__DIRECTIONS__. Where an image appears in the data, omit it and reproduce the rest exactly.
INPUT START
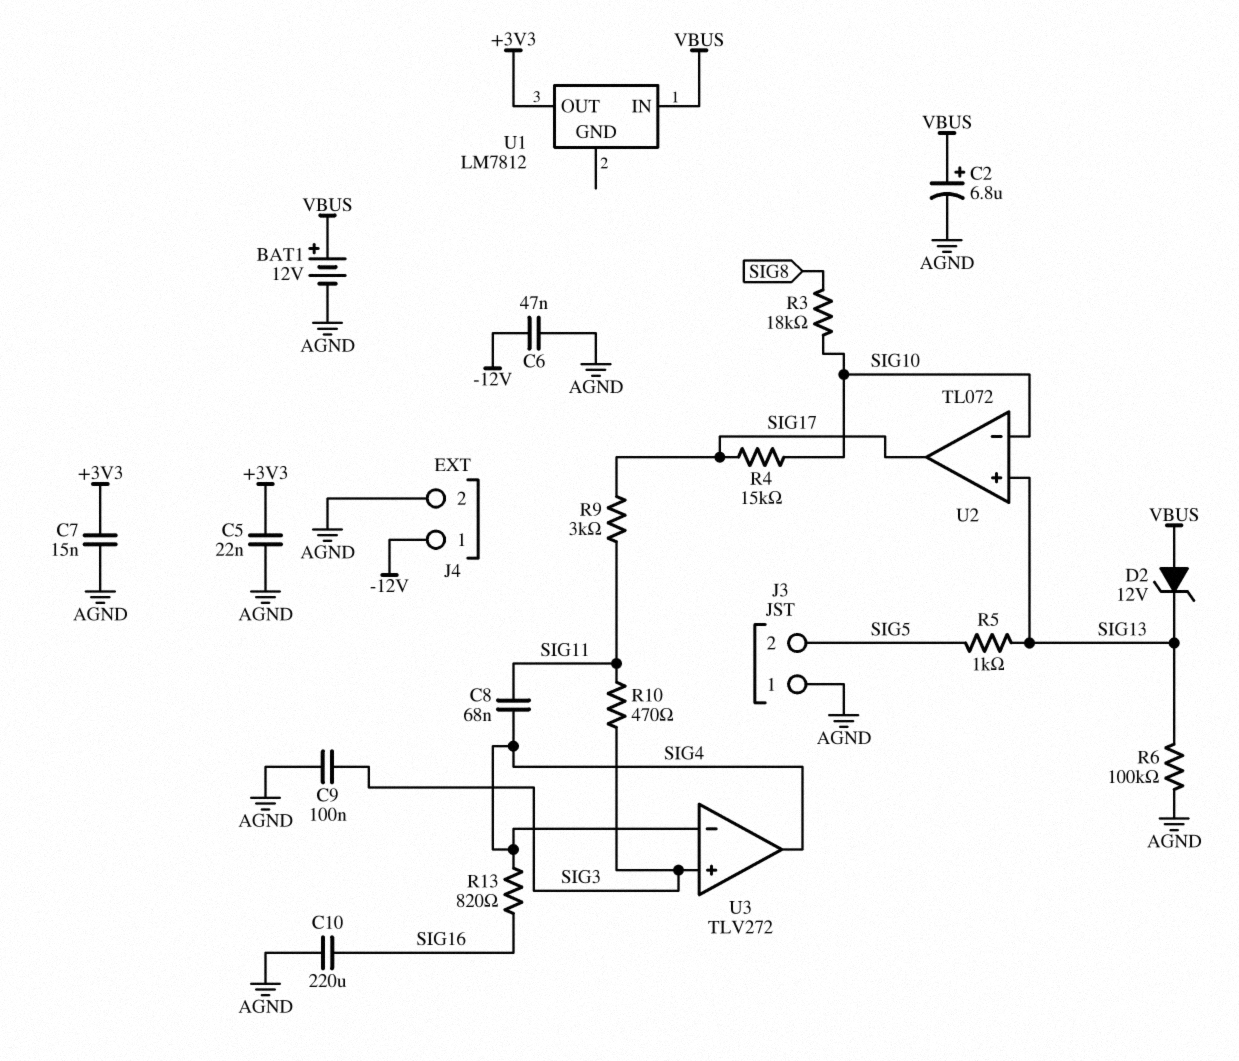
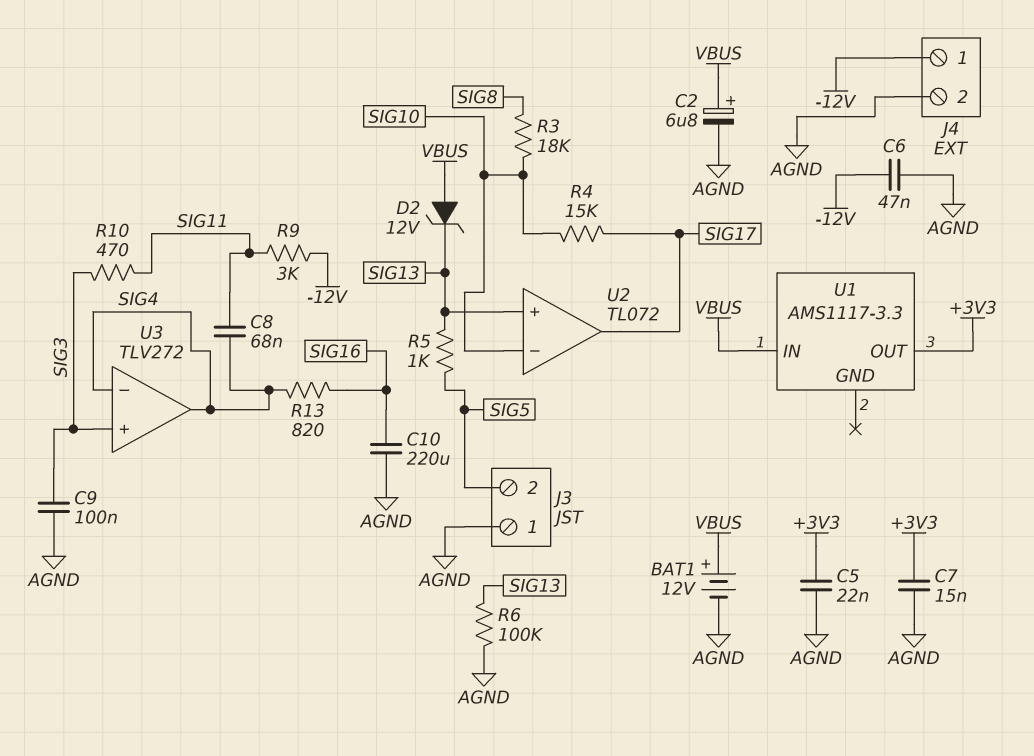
R9: 3k (SIG11, SIG17) -> 3k (-12V, SIG11)
U1: LM7812 -> AMS1117-3.3

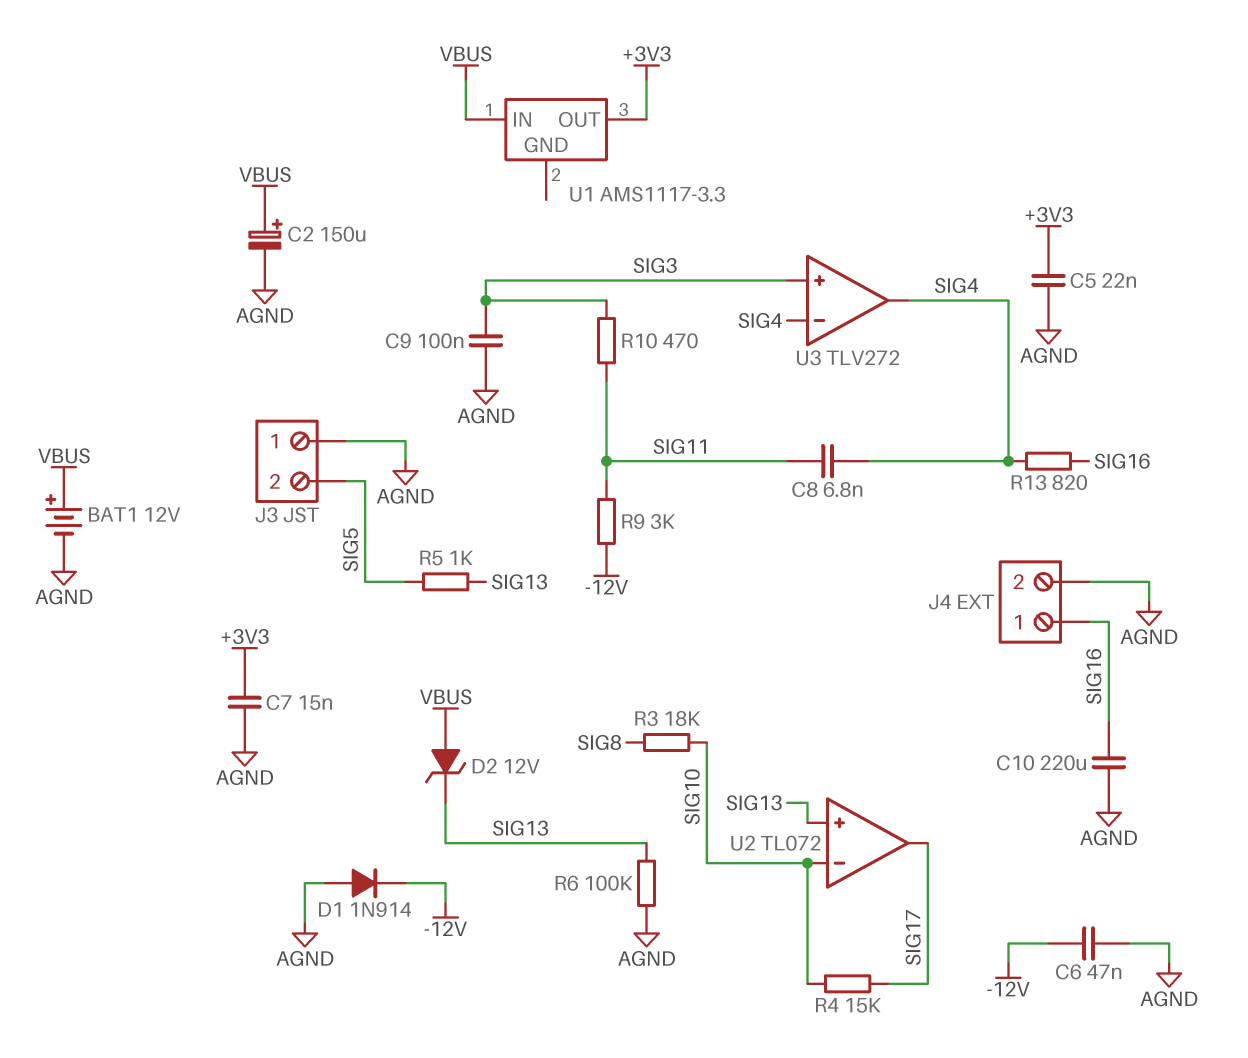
C2: 6.8uF (plus VBUS, minus AGND) -> 150uF (plus VBUS, minus AGND)
C8: 68nF (SIG4, SIG11) -> 6.8nF (SIG4, SIG11)
D1: none -> diode 1N914 (A AGND, K -12V)
J4 pin 1: -12V -> SIG16

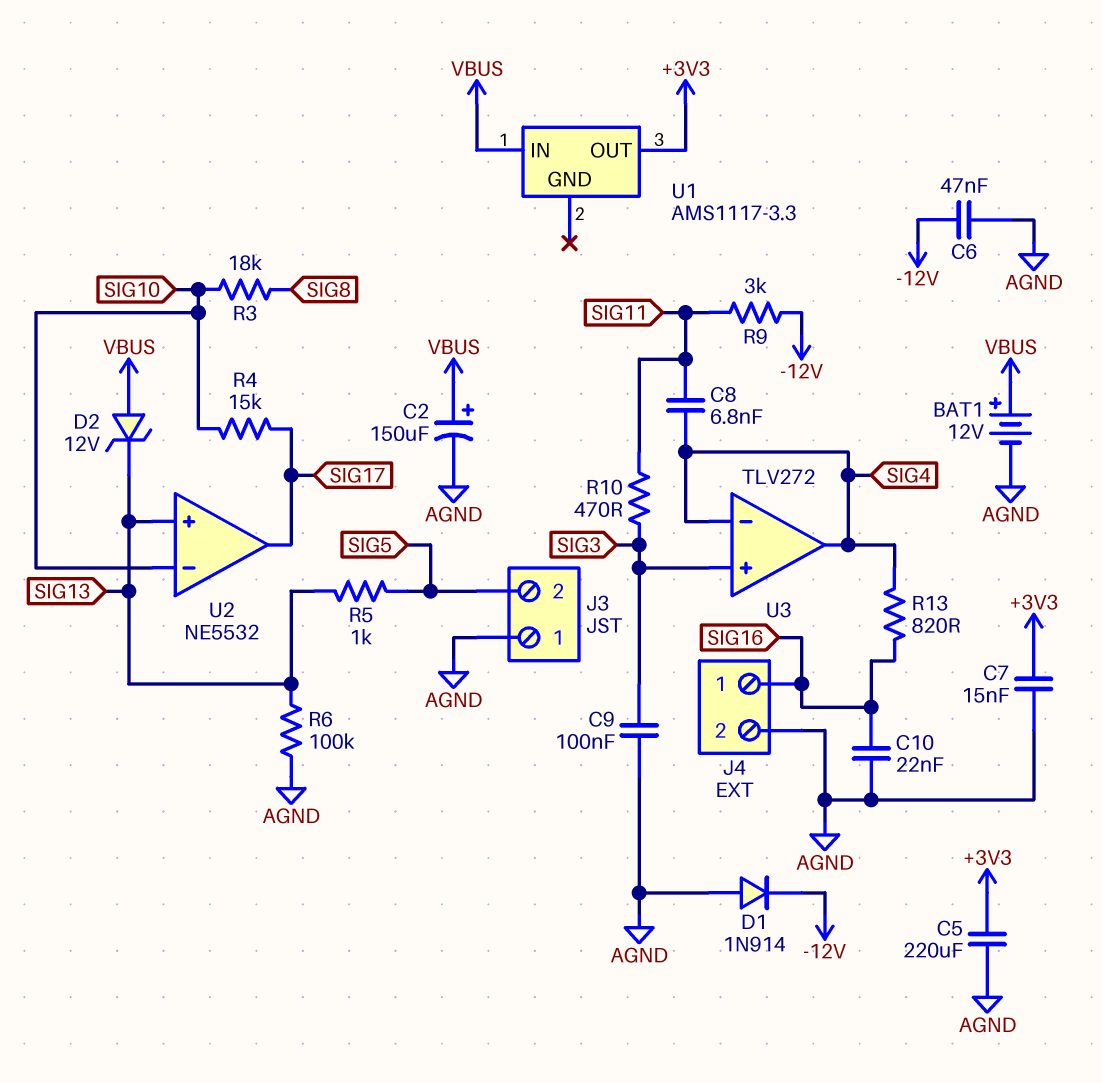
C5: 22nF (+3V3, AGND) -> 220uF (+3V3, AGND)
C10: 220uF (AGND, SIG16) -> 22nF (AGND, SIG16)
U2: TL072 -> NE5532

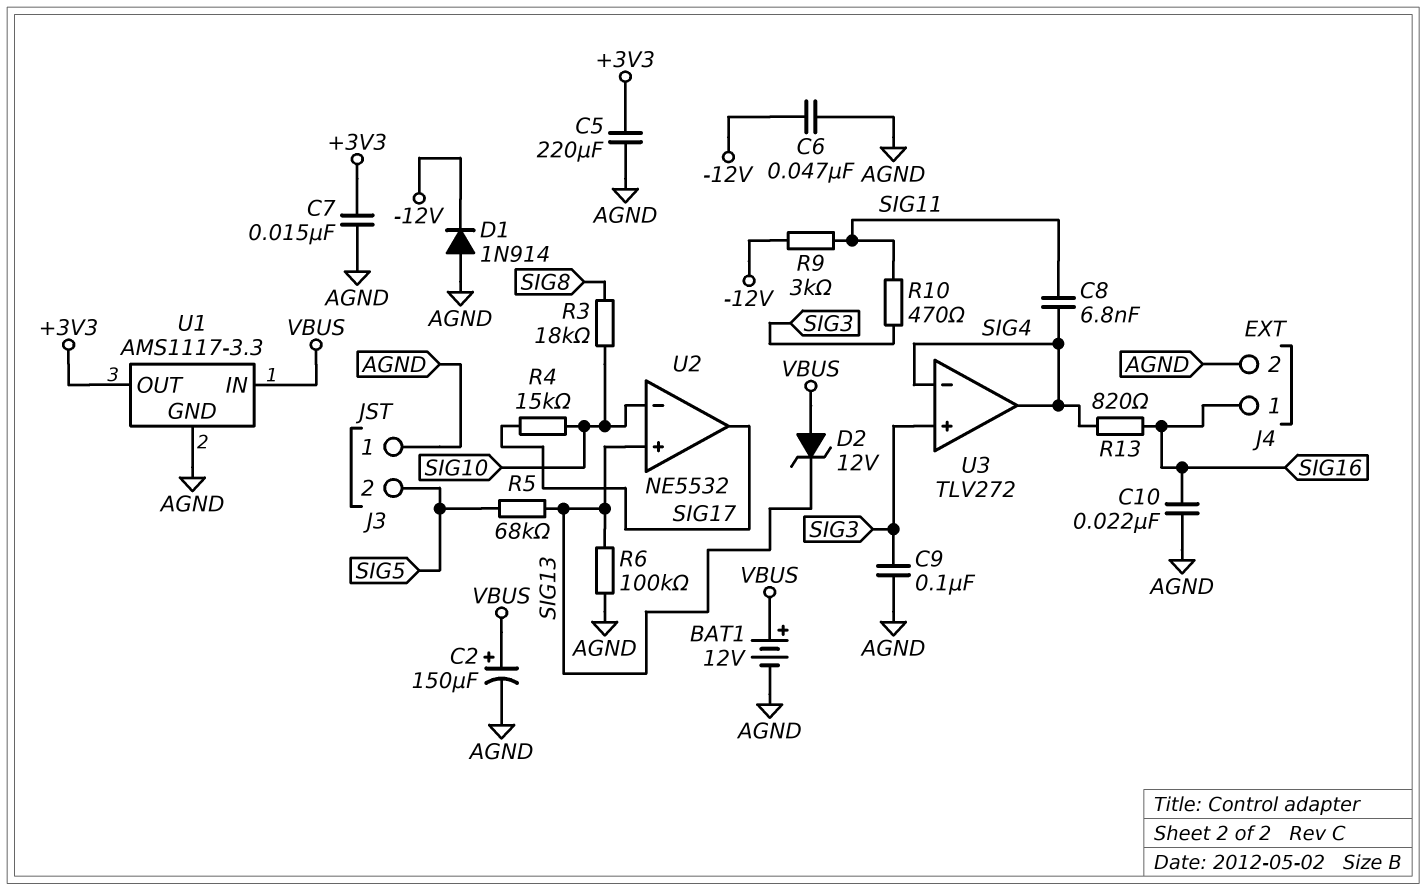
R5: 1k (SIG5, SIG13) -> 68k (SIG5, SIG13)
U1 pin GND: none -> AGND

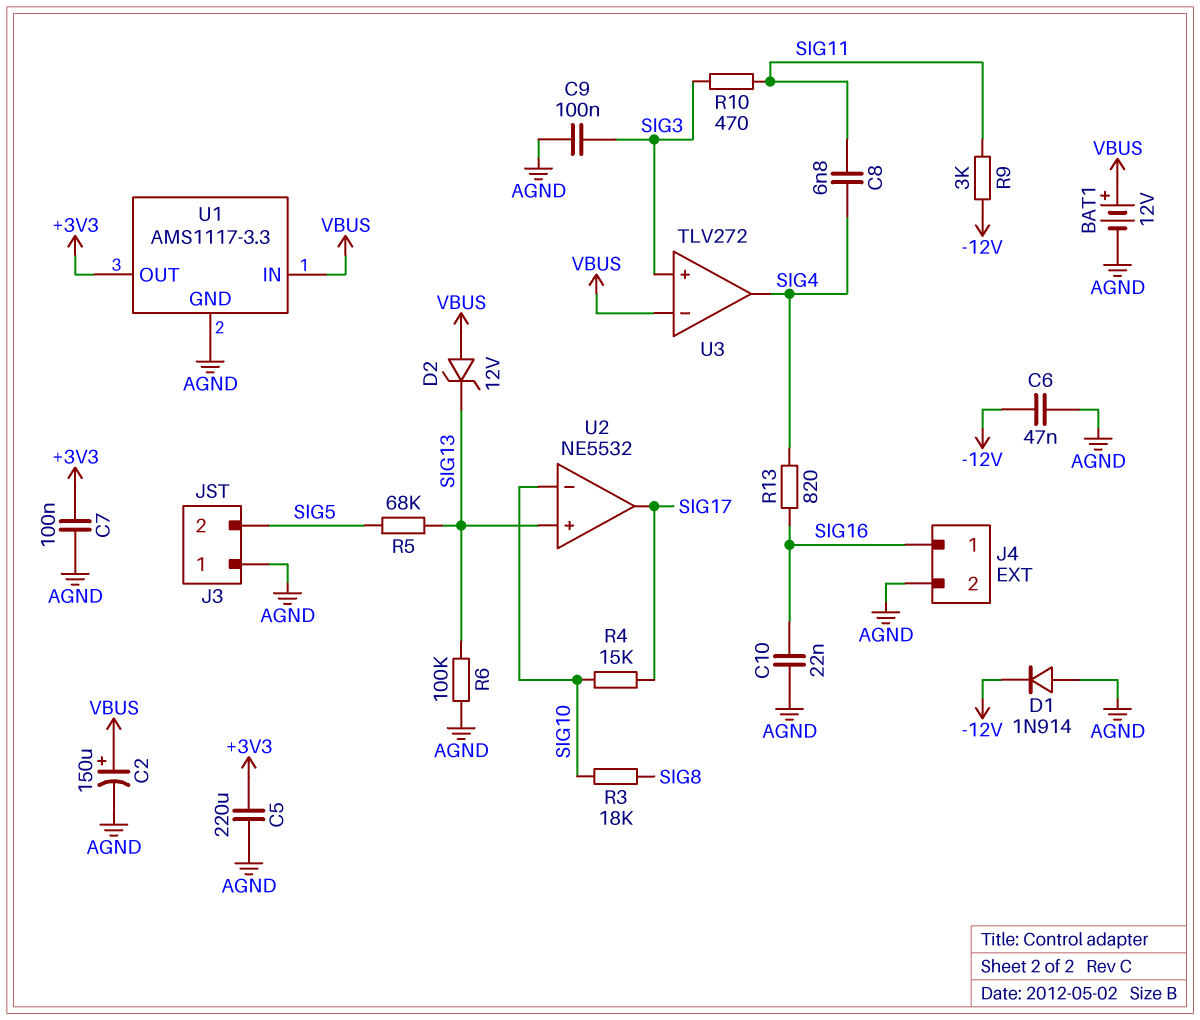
C7: 15nF (+3V3, AGND) -> 100nF (+3V3, AGND)
U3 pin in-: SIG4 -> VBUS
INPUT END
__WRITTEN REPLY__.
R9: 3k (SIG11, SIG17) -> 3k (-12V, SIG11)
U1: LM7812 -> AMS1117-3.3

C2: 6.8uF (plus VBUS, minus AGND) -> 150uF (plus VBUS, minus AGND)
C8: 68nF (SIG4, SIG11) -> 6.8nF (SIG4, SIG11)
D1: none -> diode 1N914 (A AGND, K -12V)
J4 pin 1: -12V -> SIG16

C5: 22nF (+3V3, AGND) -> 220uF (+3V3, AGND)
C10: 220uF (AGND, SIG16) -> 22nF (AGND, SIG16)
U2: TL072 -> NE5532

R5: 1k (SIG5, SIG13) -> 68k (SIG5, SIG13)
U1 pin GND: none -> AGND

C7: 15nF (+3V3, AGND) -> 100nF (+3V3, AGND)
U3 pin in-: SIG4 -> VBUS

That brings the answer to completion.